==== Source material

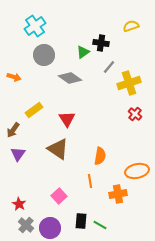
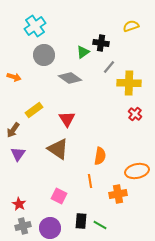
yellow cross: rotated 20 degrees clockwise
pink square: rotated 21 degrees counterclockwise
gray cross: moved 3 px left, 1 px down; rotated 35 degrees clockwise
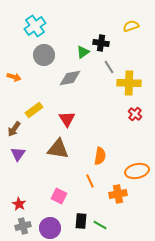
gray line: rotated 72 degrees counterclockwise
gray diamond: rotated 45 degrees counterclockwise
brown arrow: moved 1 px right, 1 px up
brown triangle: rotated 25 degrees counterclockwise
orange line: rotated 16 degrees counterclockwise
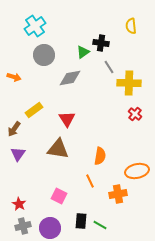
yellow semicircle: rotated 77 degrees counterclockwise
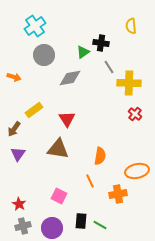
purple circle: moved 2 px right
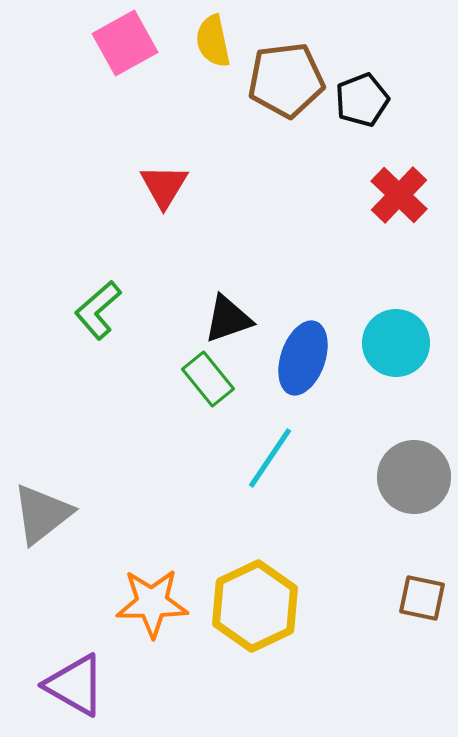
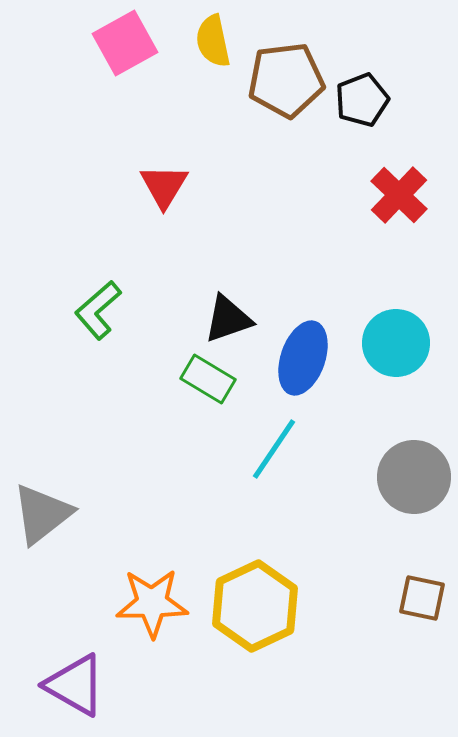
green rectangle: rotated 20 degrees counterclockwise
cyan line: moved 4 px right, 9 px up
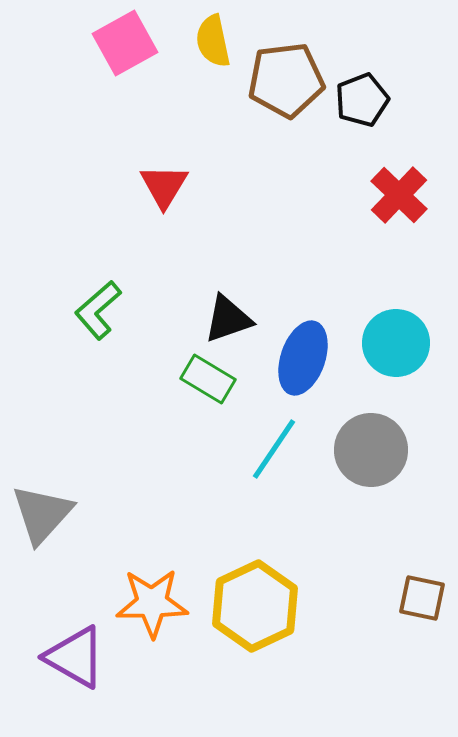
gray circle: moved 43 px left, 27 px up
gray triangle: rotated 10 degrees counterclockwise
purple triangle: moved 28 px up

========

• _Exercise requirements_
Locate each line in the material above that contains the word "right" and copy those lines out in full.

• _Result of this exercise_
brown arrow: moved 1 px right, 1 px up
purple circle: moved 2 px right
cyan line: moved 4 px right, 9 px up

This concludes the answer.